Try it
Return every record below exactly as written, omitting any pictures.

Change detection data
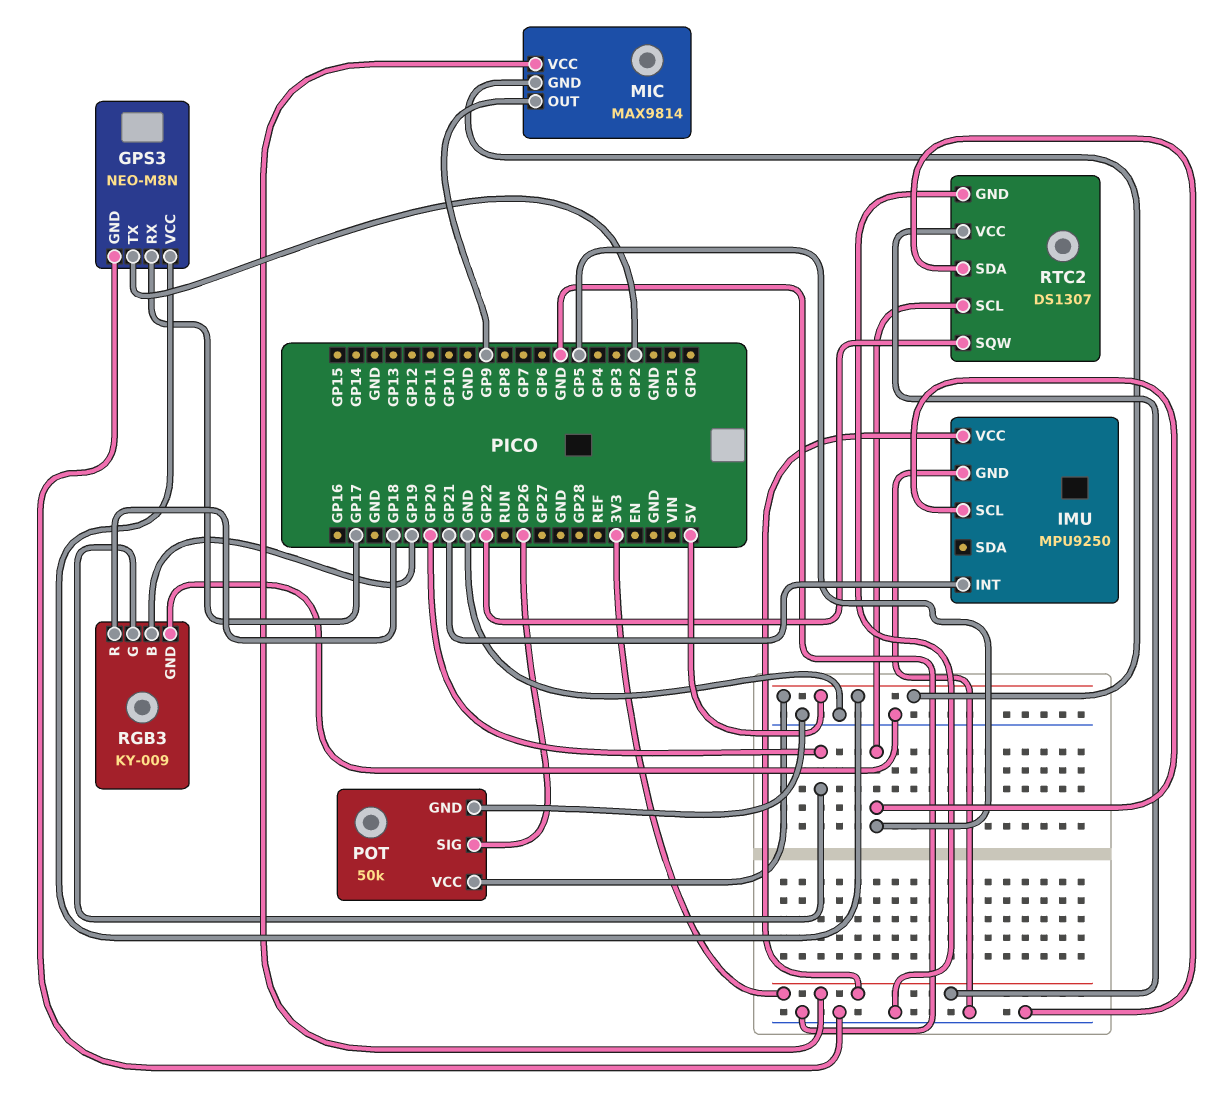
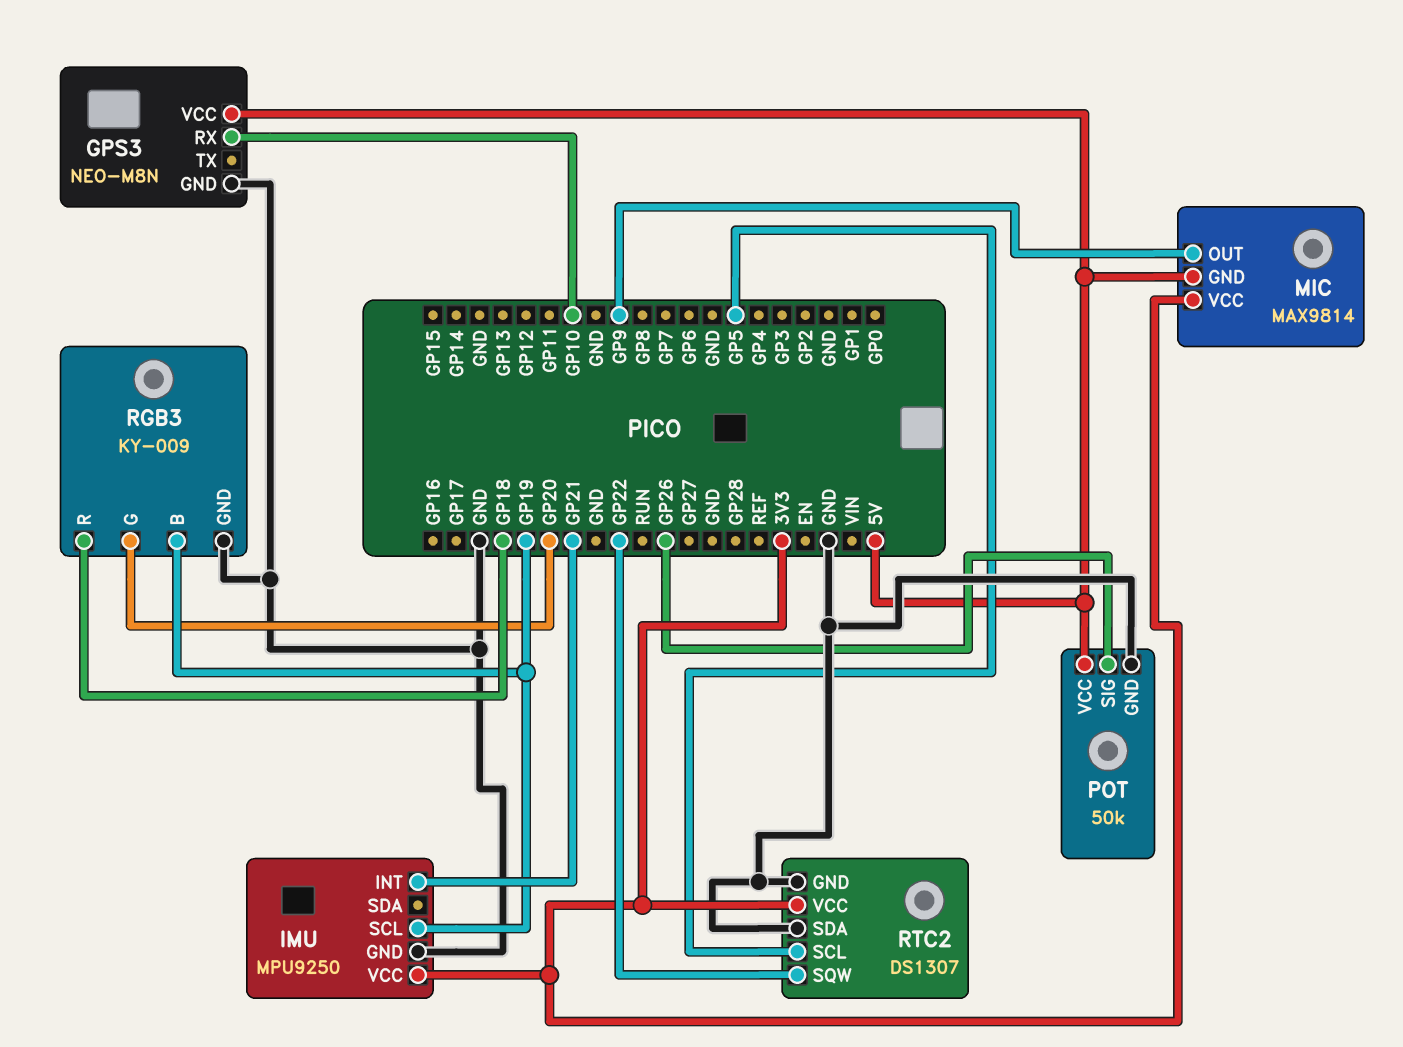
GPS3 pin RX: GP17 -> GP10
GPS3 pin TX: GP2 -> none
IMU pin SCL: GP5 -> GP19

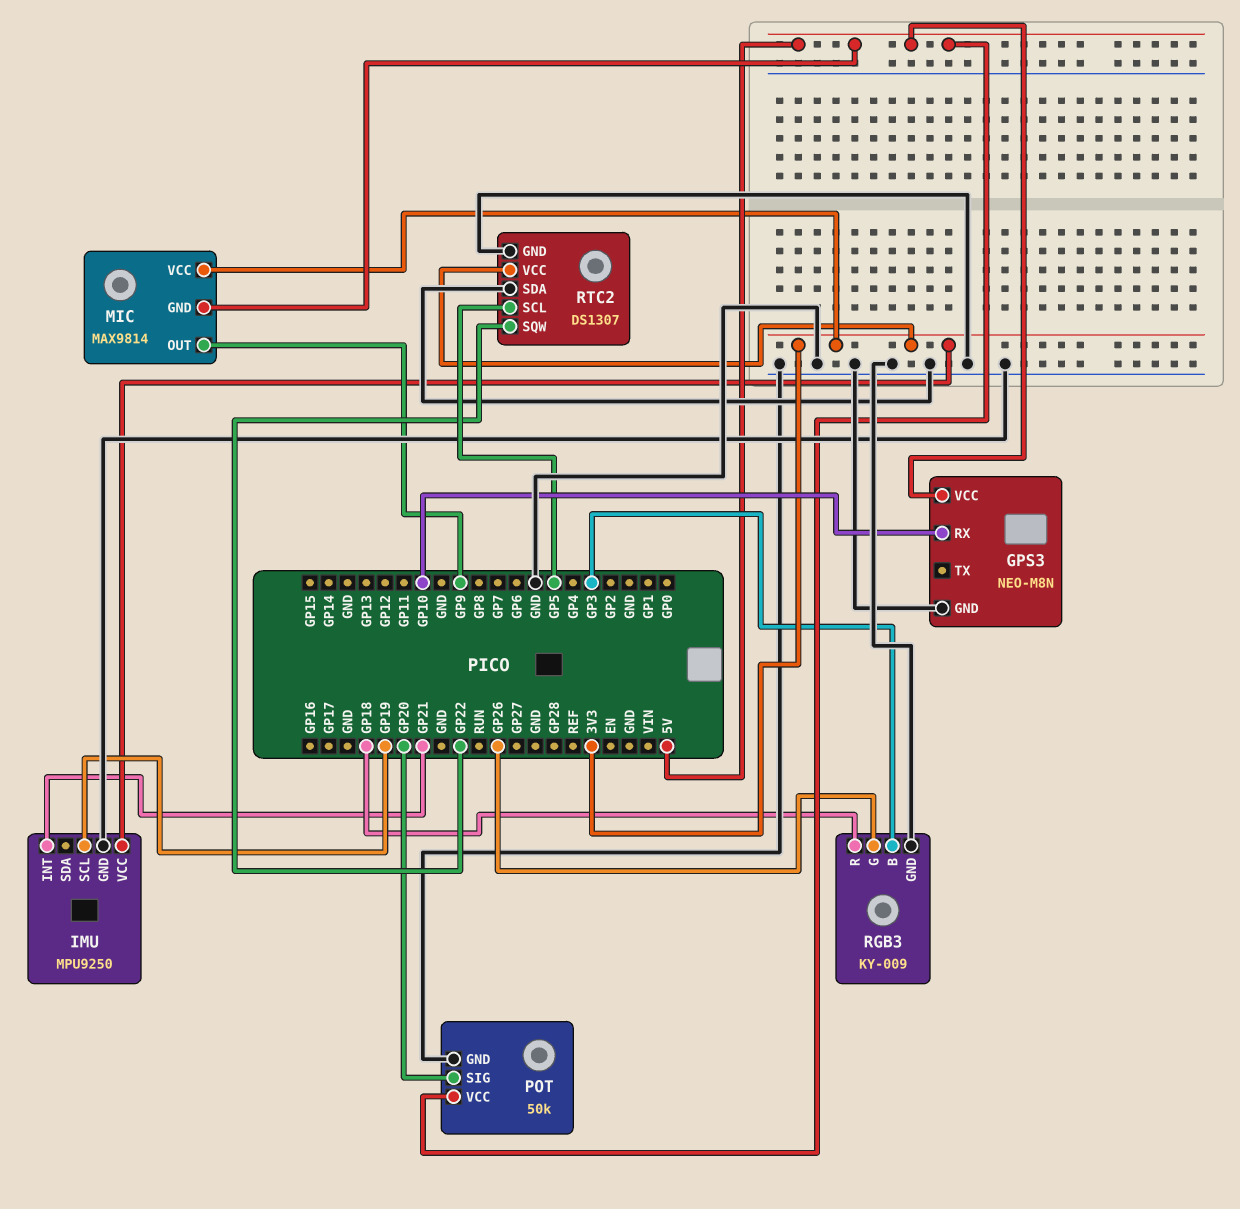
POT pin SIG: GP26 -> GP20
RGB3 pin B: GP19 -> GP3
RGB3 pin G: GP20 -> GP26

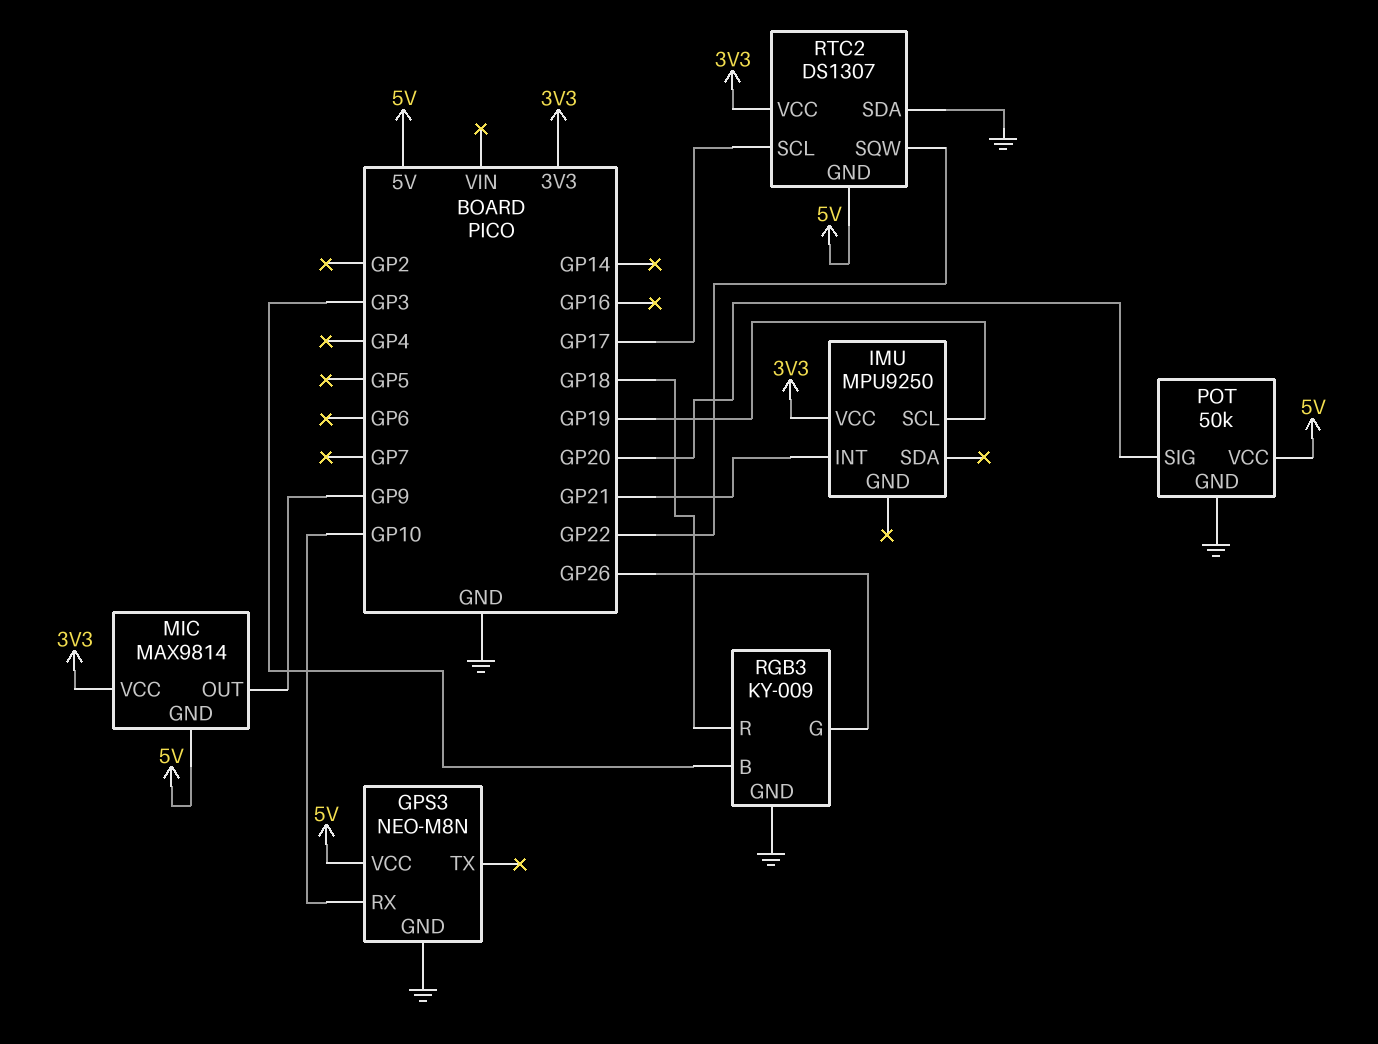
IMU pin GND: GND -> none
RTC2 pin GND: GND -> 5V
RTC2 pin SCL: GP5 -> GP17

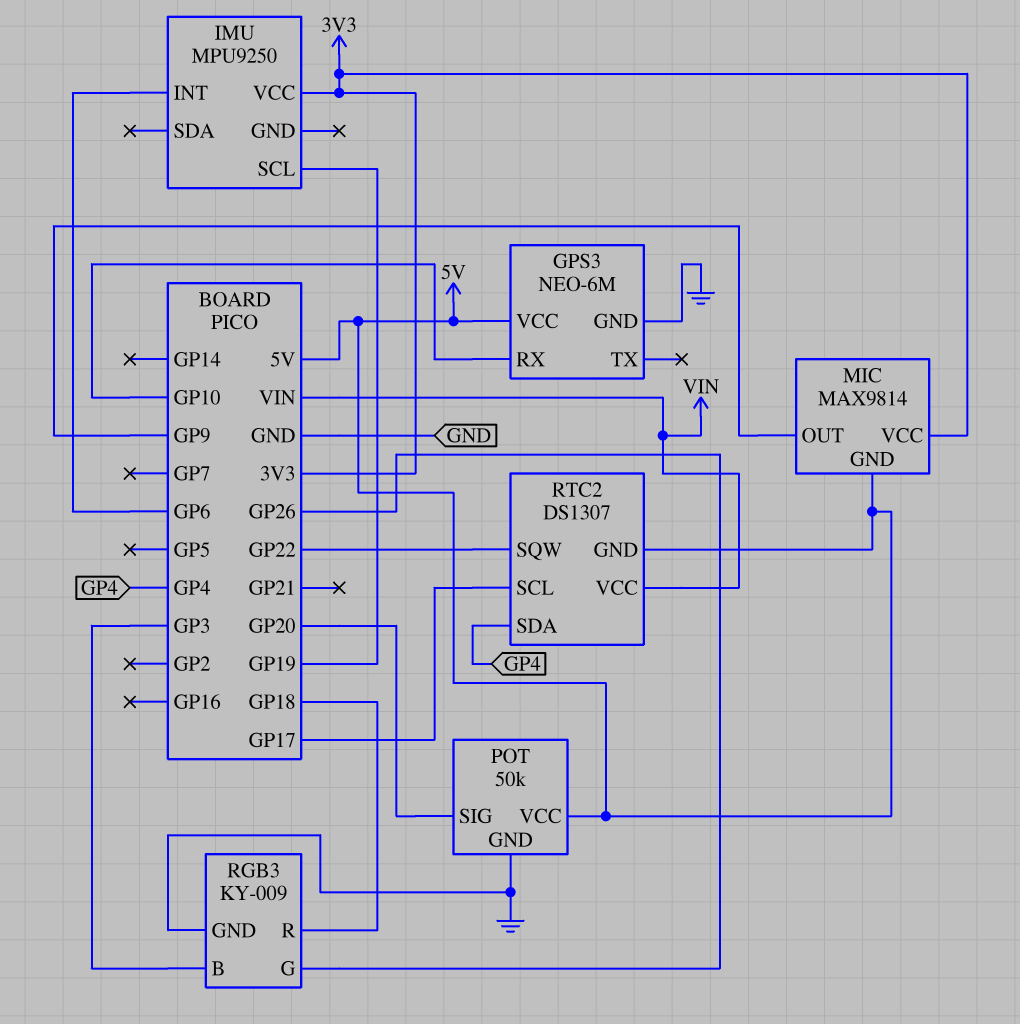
GPS3: NEO-M8N -> NEO-6M
IMU pin INT: GP21 -> GP6
RTC2 pin SDA: GND -> GP4
RTC2 pin VCC: 3V3 -> VIN

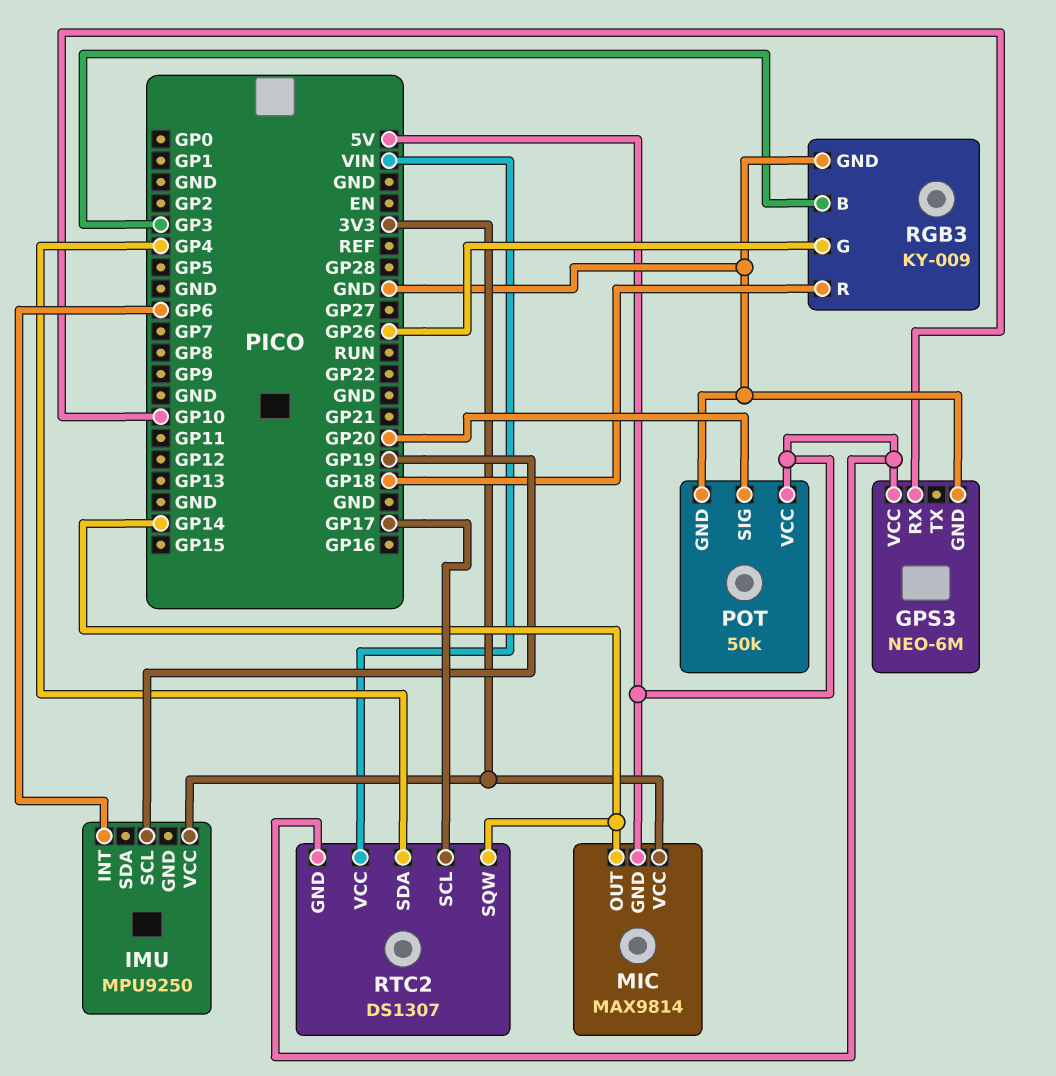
MIC pin OUT: GP9 -> GP14
RTC2 pin SQW: GP22 -> GP14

Solution to the exercise
GPS3 pin RX: GP17 -> GP10
GPS3 pin TX: GP2 -> none
IMU pin SCL: GP5 -> GP19

POT pin SIG: GP26 -> GP20
RGB3 pin B: GP19 -> GP3
RGB3 pin G: GP20 -> GP26

IMU pin GND: GND -> none
RTC2 pin GND: GND -> 5V
RTC2 pin SCL: GP5 -> GP17

GPS3: NEO-M8N -> NEO-6M
IMU pin INT: GP21 -> GP6
RTC2 pin SDA: GND -> GP4
RTC2 pin VCC: 3V3 -> VIN

MIC pin OUT: GP9 -> GP14
RTC2 pin SQW: GP22 -> GP14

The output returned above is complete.